---- Data provided

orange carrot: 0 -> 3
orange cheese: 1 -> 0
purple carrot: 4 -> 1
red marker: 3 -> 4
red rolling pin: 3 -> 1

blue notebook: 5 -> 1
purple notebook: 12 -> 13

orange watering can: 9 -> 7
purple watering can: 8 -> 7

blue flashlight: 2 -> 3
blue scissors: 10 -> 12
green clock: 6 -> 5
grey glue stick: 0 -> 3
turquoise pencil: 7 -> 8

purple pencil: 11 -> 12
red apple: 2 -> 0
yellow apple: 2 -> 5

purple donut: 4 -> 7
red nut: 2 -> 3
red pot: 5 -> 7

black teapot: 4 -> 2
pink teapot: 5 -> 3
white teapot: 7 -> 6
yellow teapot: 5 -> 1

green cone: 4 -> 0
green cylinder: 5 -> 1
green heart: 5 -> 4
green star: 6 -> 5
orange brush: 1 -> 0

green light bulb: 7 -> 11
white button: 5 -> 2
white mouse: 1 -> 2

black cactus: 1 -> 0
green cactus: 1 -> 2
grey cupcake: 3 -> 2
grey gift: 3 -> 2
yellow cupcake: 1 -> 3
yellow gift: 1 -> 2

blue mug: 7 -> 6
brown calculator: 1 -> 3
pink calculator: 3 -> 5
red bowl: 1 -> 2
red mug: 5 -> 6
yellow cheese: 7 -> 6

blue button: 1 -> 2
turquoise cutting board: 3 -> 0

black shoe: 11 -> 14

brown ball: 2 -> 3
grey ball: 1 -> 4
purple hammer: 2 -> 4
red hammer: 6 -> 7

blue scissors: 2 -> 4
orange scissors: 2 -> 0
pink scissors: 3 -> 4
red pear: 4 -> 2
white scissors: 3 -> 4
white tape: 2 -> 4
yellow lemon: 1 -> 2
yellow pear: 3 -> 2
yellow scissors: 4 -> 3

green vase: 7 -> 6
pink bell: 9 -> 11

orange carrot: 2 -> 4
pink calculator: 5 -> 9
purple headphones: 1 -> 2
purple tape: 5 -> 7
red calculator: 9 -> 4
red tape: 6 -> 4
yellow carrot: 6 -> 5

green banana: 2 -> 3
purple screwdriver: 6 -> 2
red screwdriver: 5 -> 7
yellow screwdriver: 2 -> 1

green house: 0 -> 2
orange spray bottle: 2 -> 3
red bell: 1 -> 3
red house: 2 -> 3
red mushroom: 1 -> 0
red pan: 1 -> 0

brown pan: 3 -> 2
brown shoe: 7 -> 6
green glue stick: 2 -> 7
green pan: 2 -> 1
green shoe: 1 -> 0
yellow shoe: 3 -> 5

--------

▶ **Try it**
Everything in the material above from the line that has "black shoe: 11 -> 14" through the line that has "green vase: 7 -> 6" must be duplicated exactly, with no other lines given.

▶ **Solution below**
black shoe: 11 -> 14

brown ball: 2 -> 3
grey ball: 1 -> 4
purple hammer: 2 -> 4
red hammer: 6 -> 7

blue scissors: 2 -> 4
orange scissors: 2 -> 0
pink scissors: 3 -> 4
red pear: 4 -> 2
white scissors: 3 -> 4
white tape: 2 -> 4
yellow lemon: 1 -> 2
yellow pear: 3 -> 2
yellow scissors: 4 -> 3

green vase: 7 -> 6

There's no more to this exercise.